[Your goal] Where a line holds the word "RESET", copy that line from the data below.

[The data]
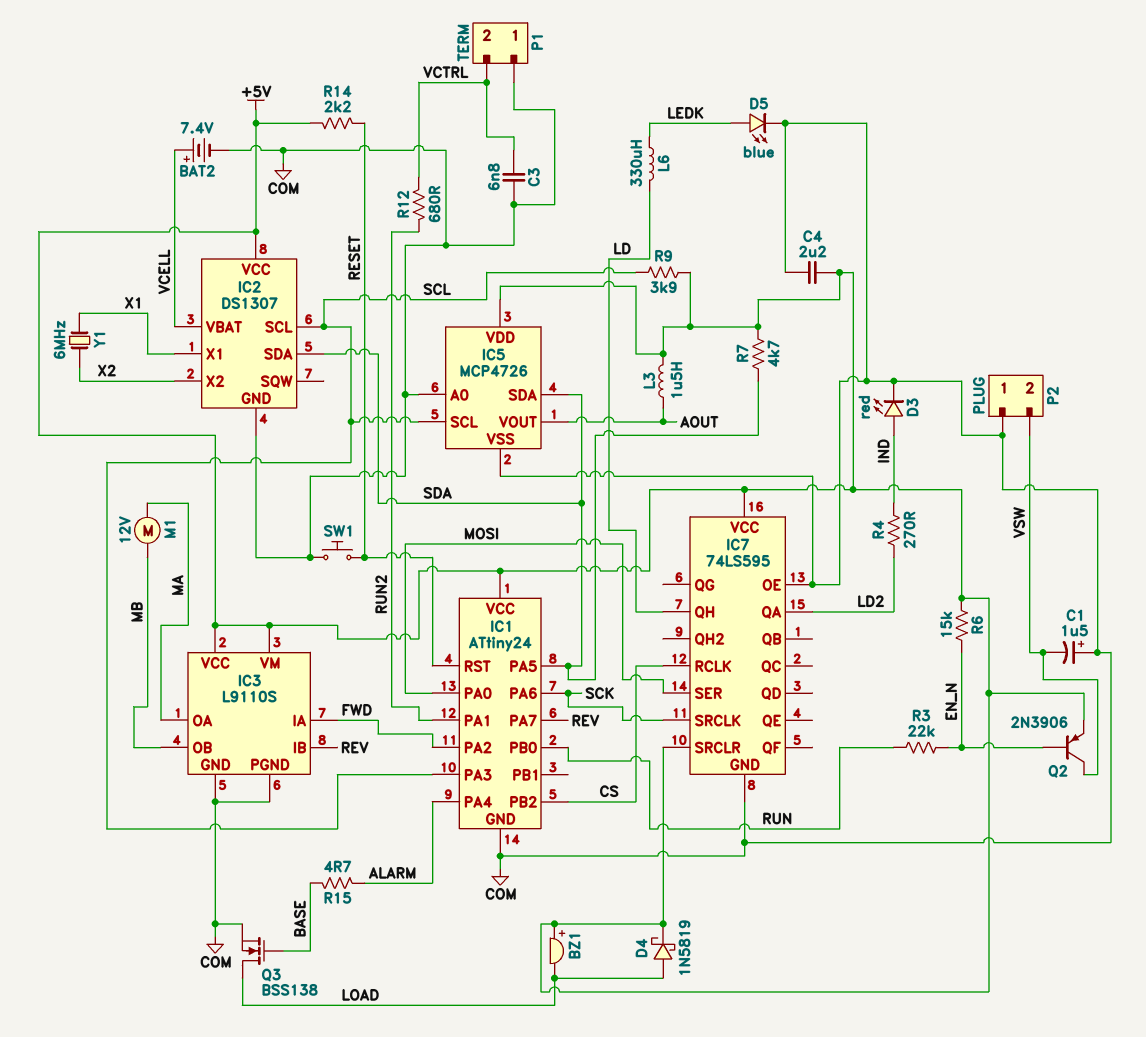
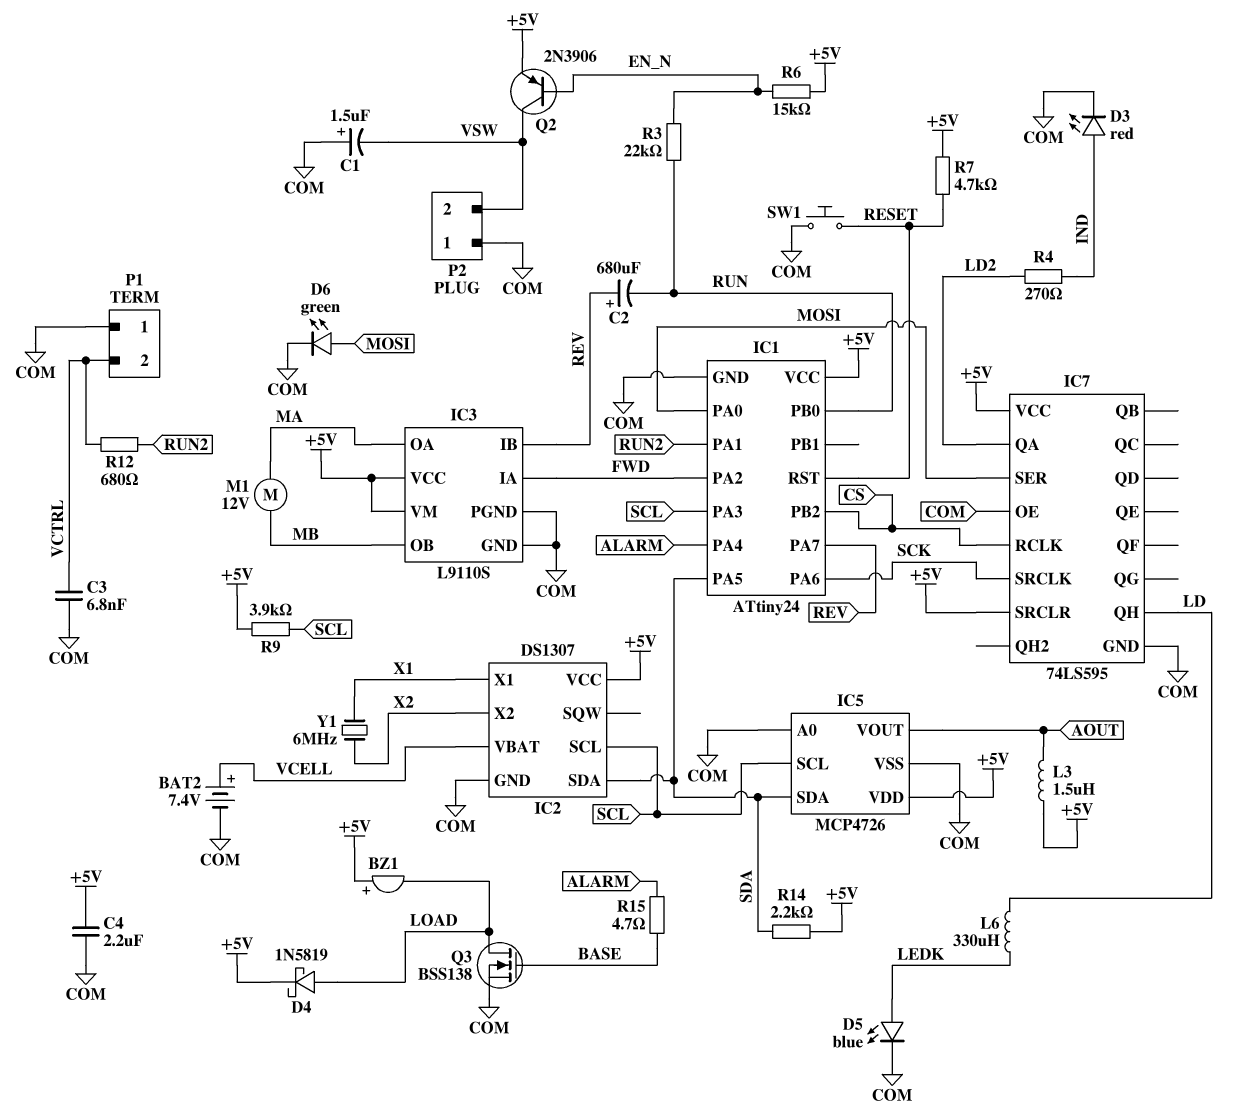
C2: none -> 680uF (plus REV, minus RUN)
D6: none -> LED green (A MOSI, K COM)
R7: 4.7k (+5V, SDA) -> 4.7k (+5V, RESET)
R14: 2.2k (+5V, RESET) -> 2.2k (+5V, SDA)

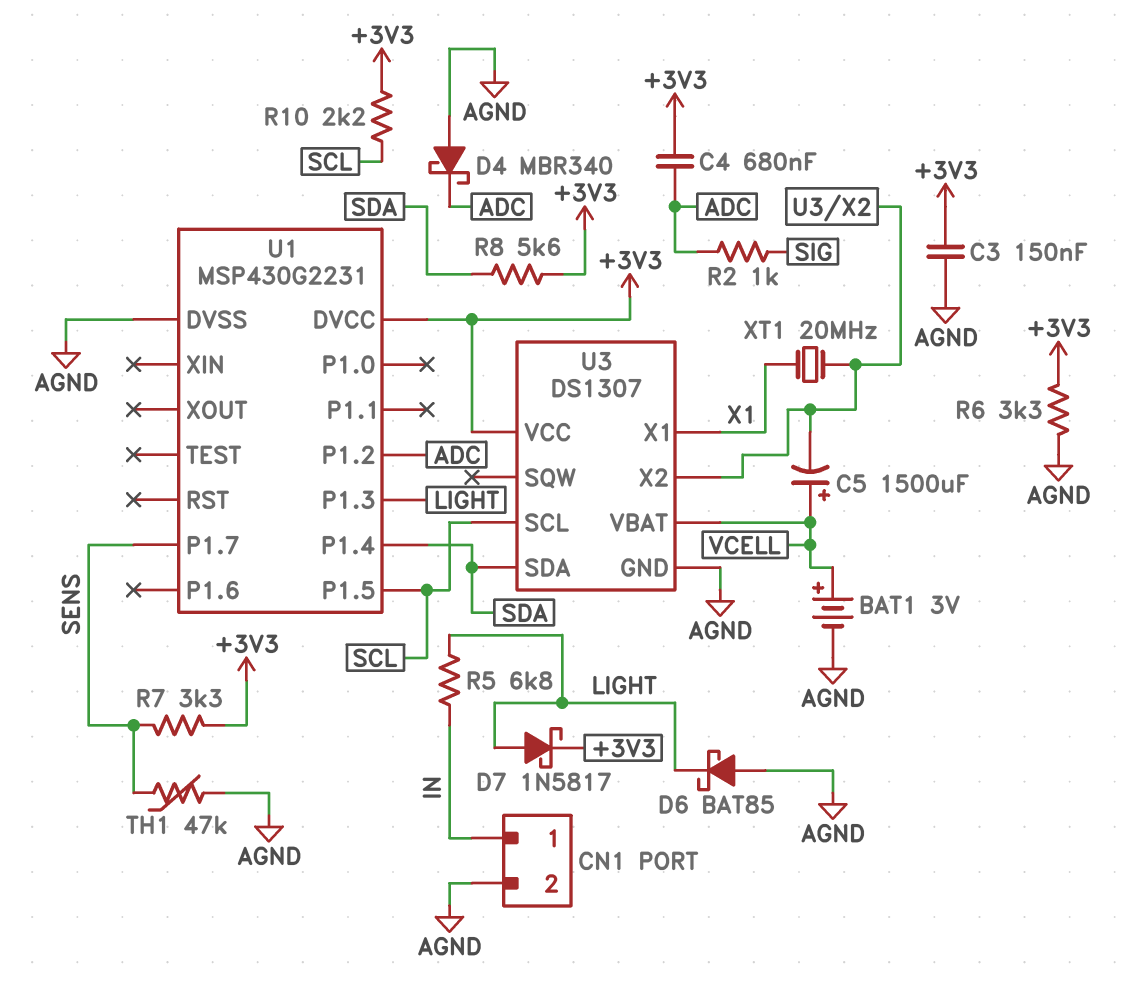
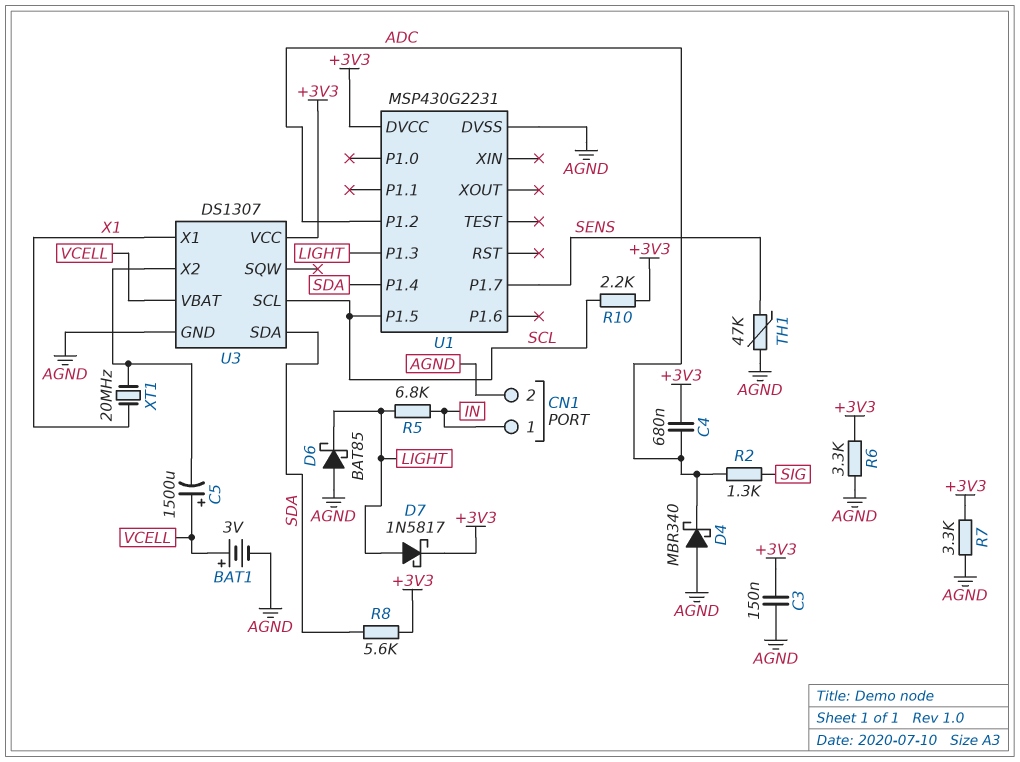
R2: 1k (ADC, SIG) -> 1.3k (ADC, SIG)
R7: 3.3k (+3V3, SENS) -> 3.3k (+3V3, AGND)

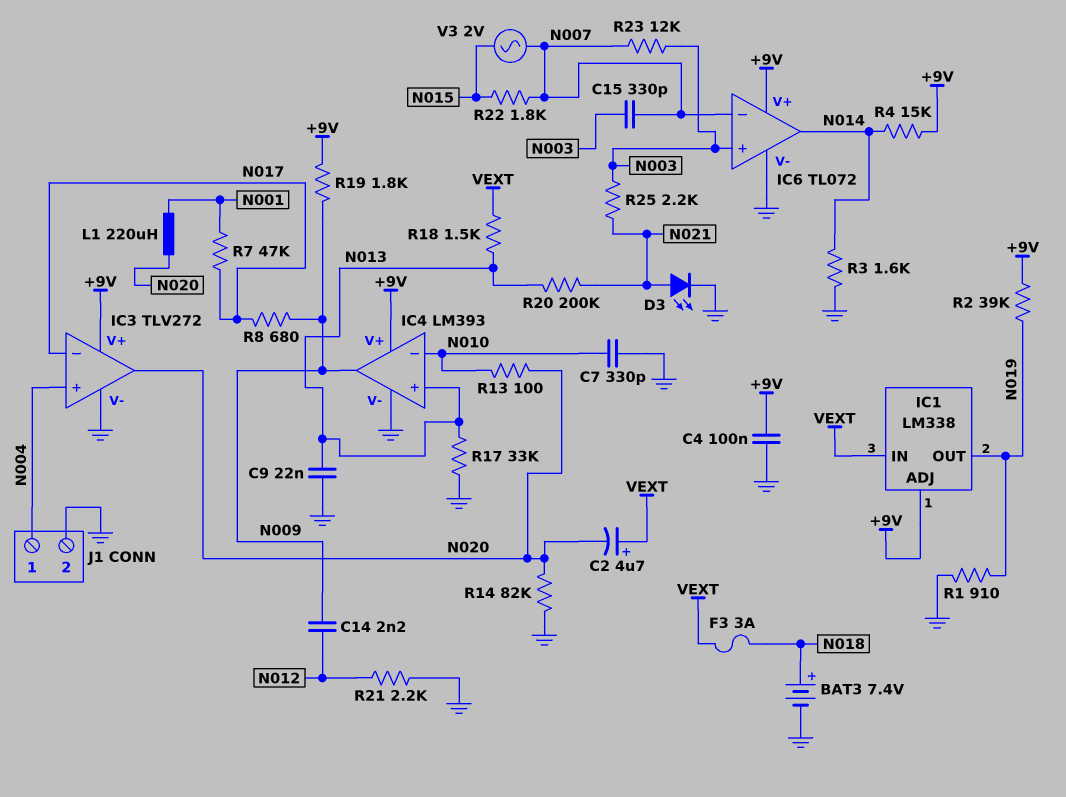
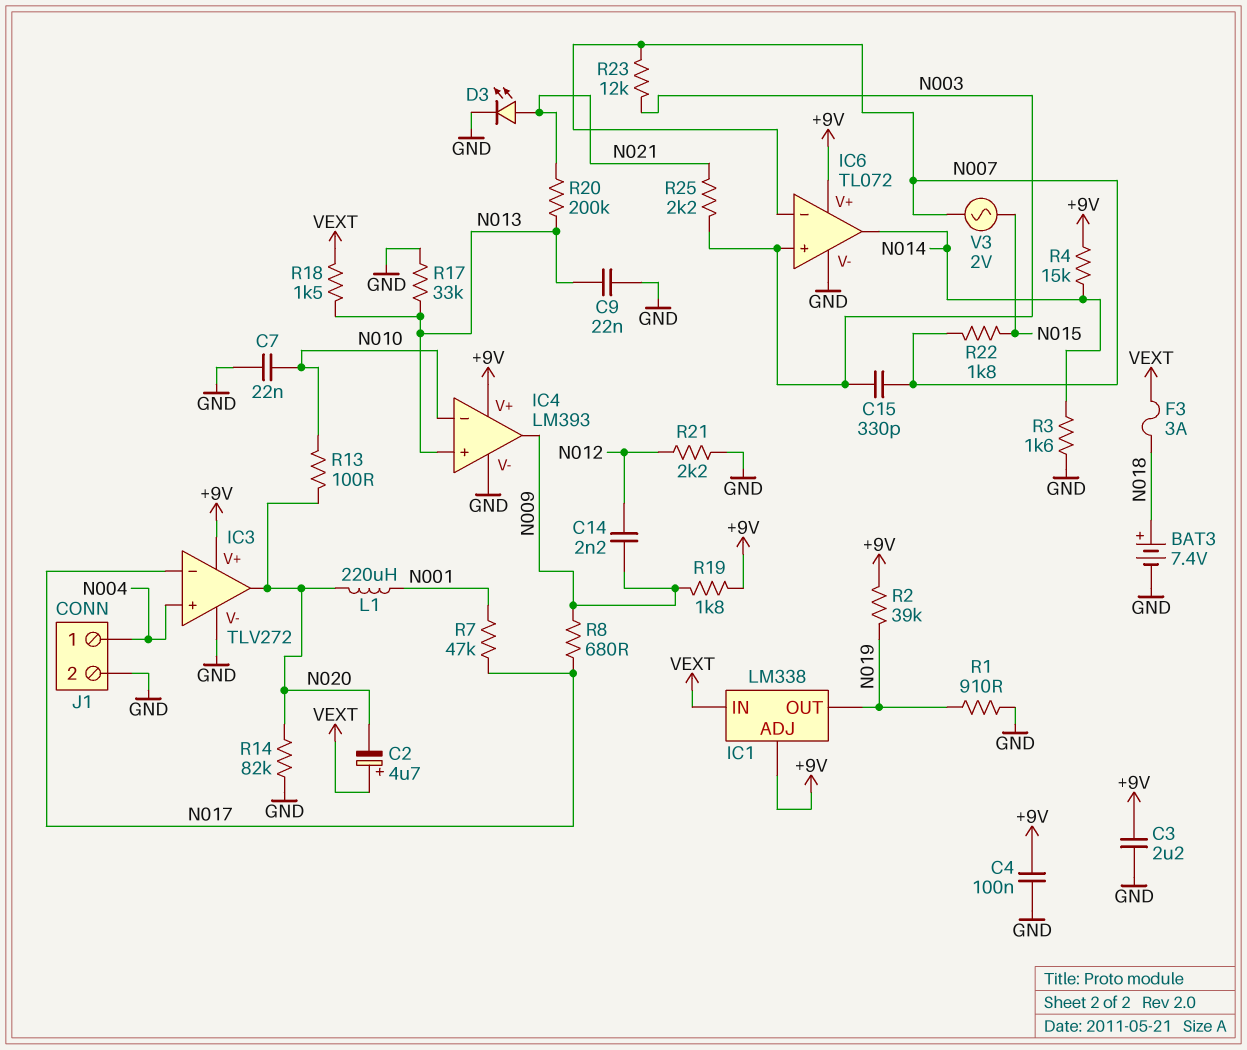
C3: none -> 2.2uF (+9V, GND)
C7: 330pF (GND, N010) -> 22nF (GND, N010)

[Output]
R7: 4.7k (+5V, SDA) -> 4.7k (+5V, RESET)
R14: 2.2k (+5V, RESET) -> 2.2k (+5V, SDA)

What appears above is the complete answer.